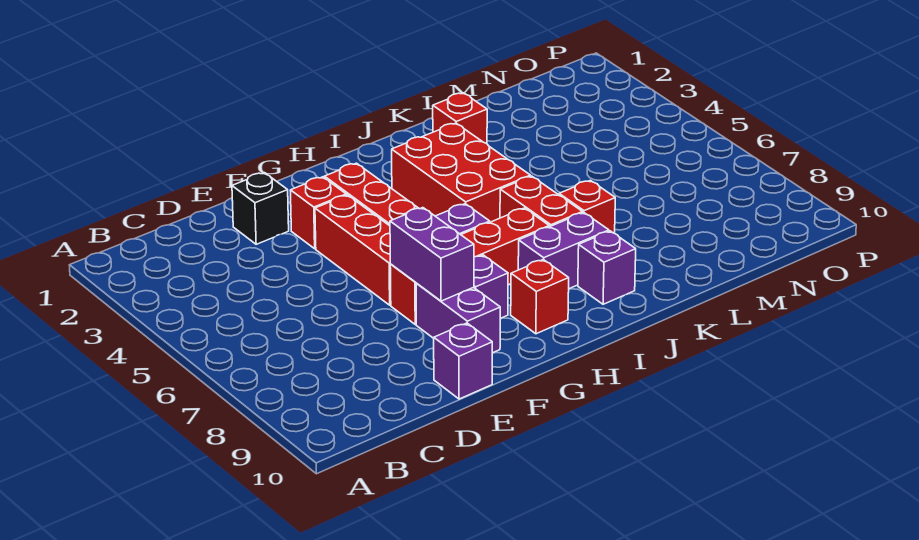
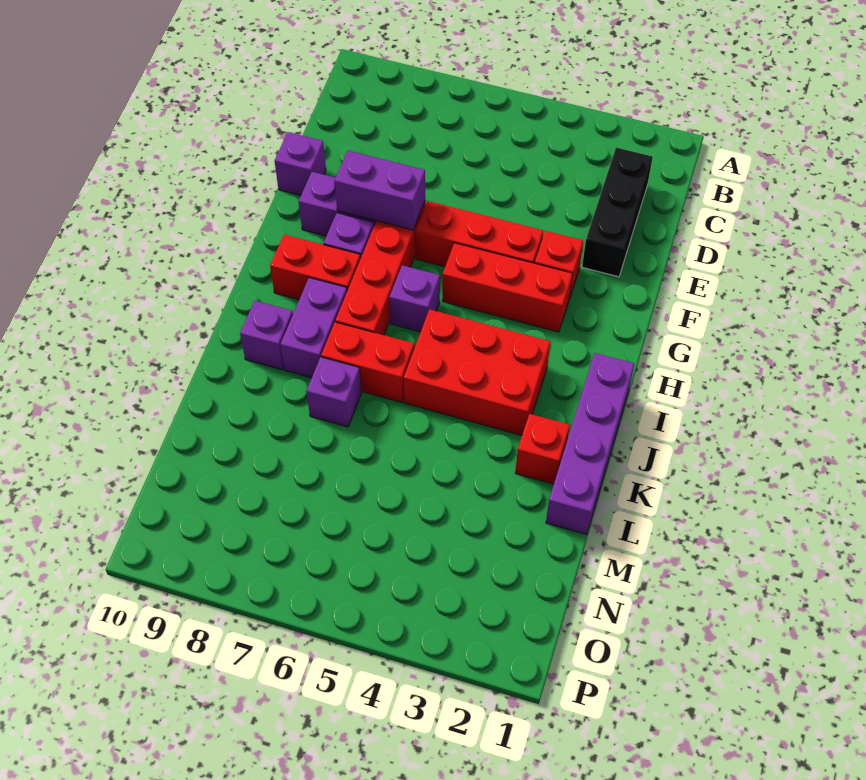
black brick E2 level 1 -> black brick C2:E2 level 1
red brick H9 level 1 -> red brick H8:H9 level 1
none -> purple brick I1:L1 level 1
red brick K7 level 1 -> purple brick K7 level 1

* * *

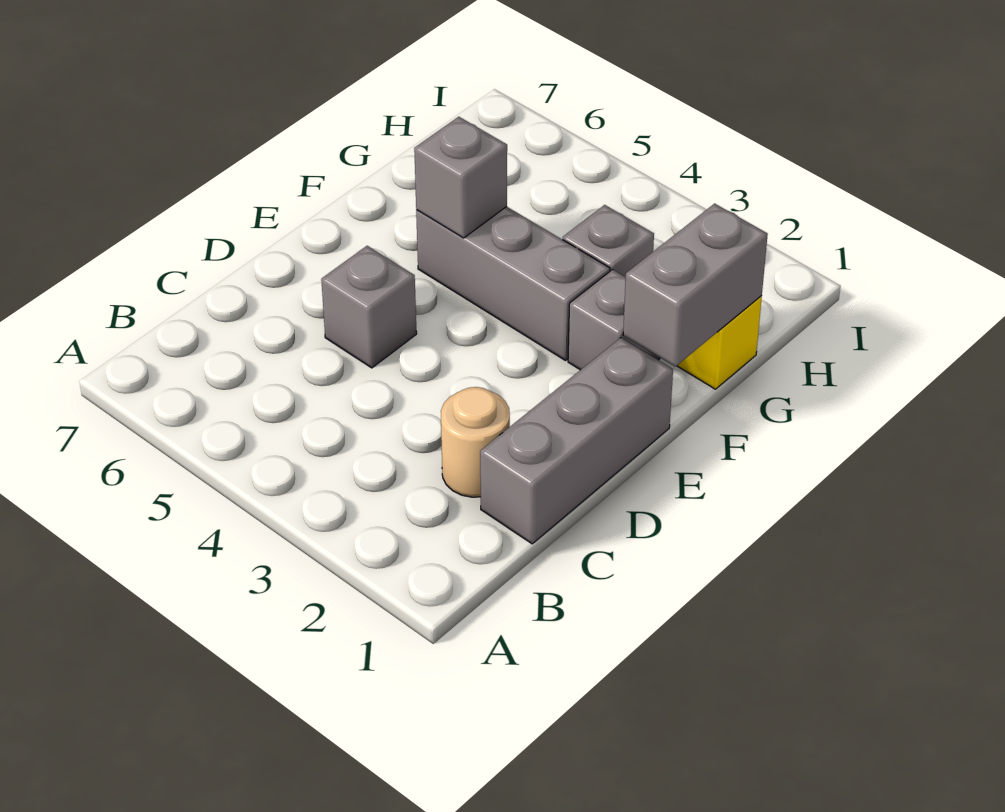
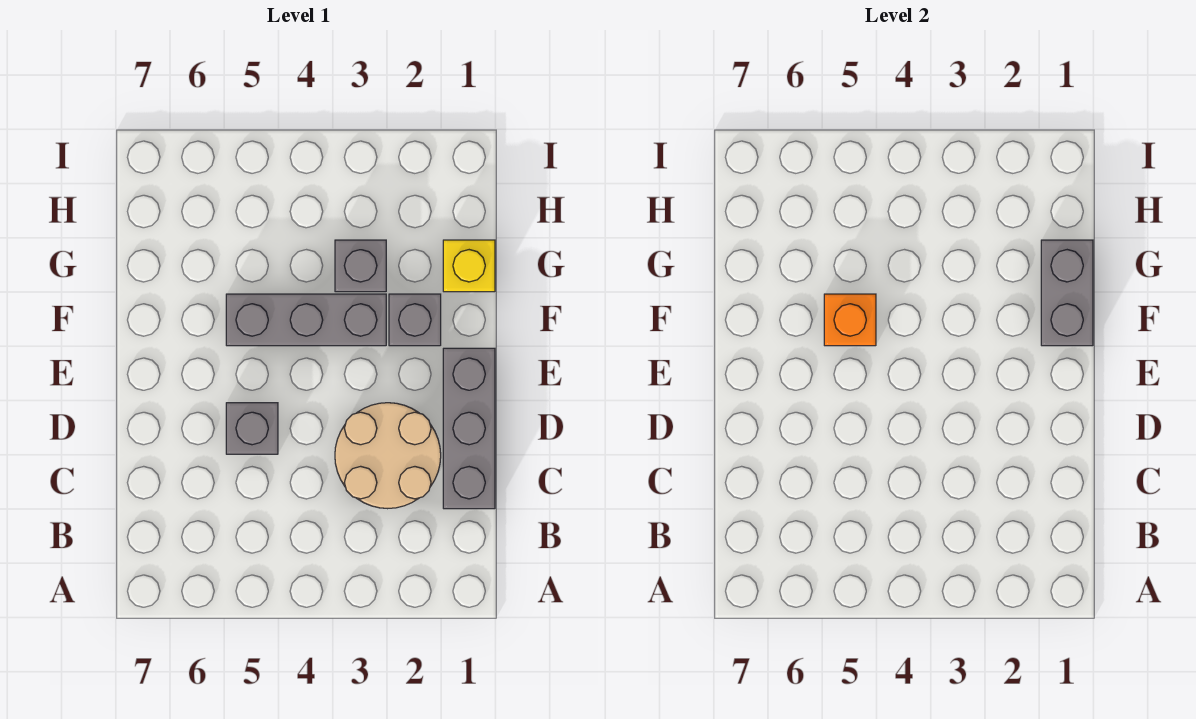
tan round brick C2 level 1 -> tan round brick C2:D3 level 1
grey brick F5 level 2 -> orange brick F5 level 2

==

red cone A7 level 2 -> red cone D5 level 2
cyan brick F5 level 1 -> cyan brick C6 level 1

Task objective:
A single number is asked for: how many lines in the entries above hold the string "purple".

Result of the task:
2